■ **Instructions for the task**: Would you output the listing exactly, with every image omitted?
##### Given data
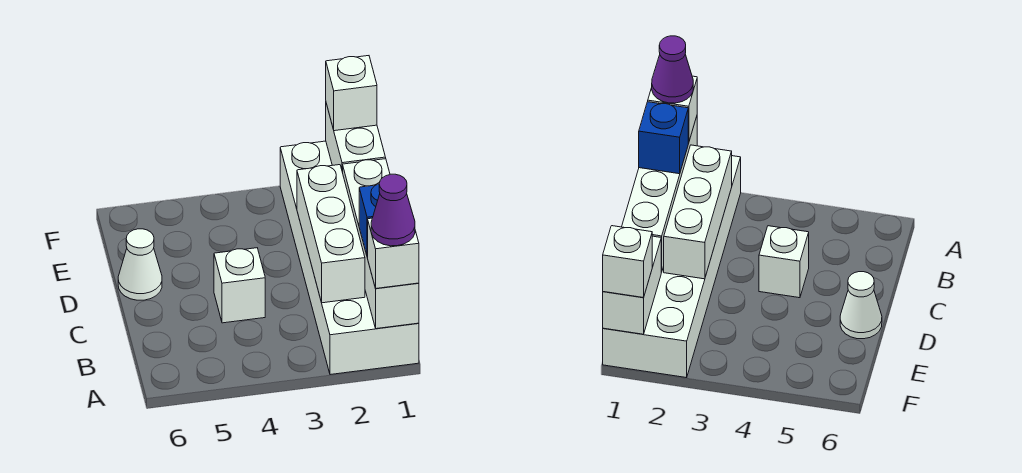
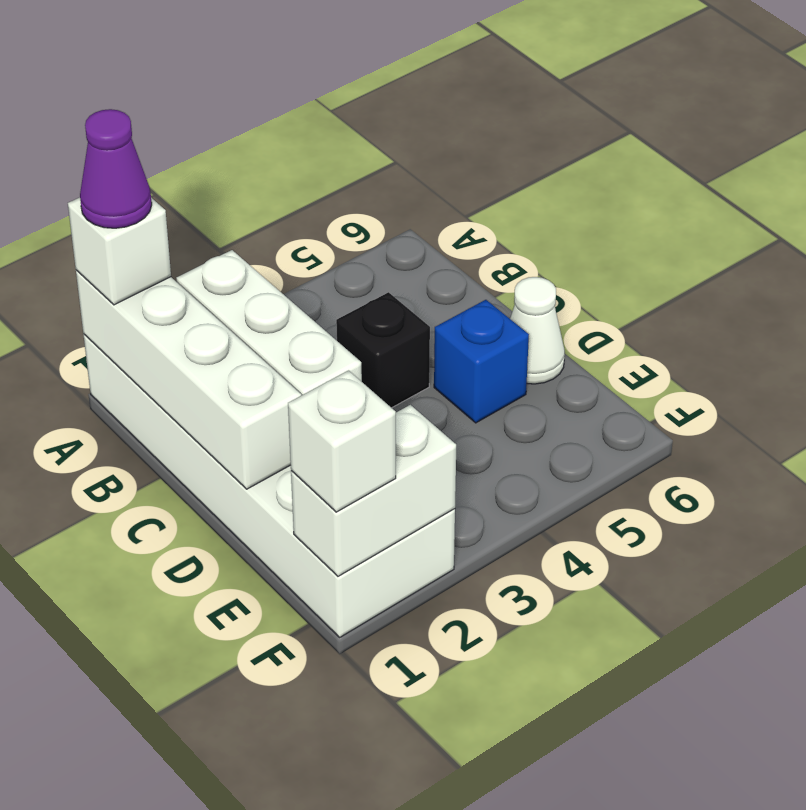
blue brick B1 level 3 -> blue brick D5 level 1
white brick C4 level 1 -> black brick C4 level 1
white brick E1:F1 level 2 -> white brick F1:F2 level 2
##########
■ **Your solution**:
blue brick B1 level 3 -> blue brick D5 level 1
white brick C4 level 1 -> black brick C4 level 1
white brick E1:F1 level 2 -> white brick F1:F2 level 2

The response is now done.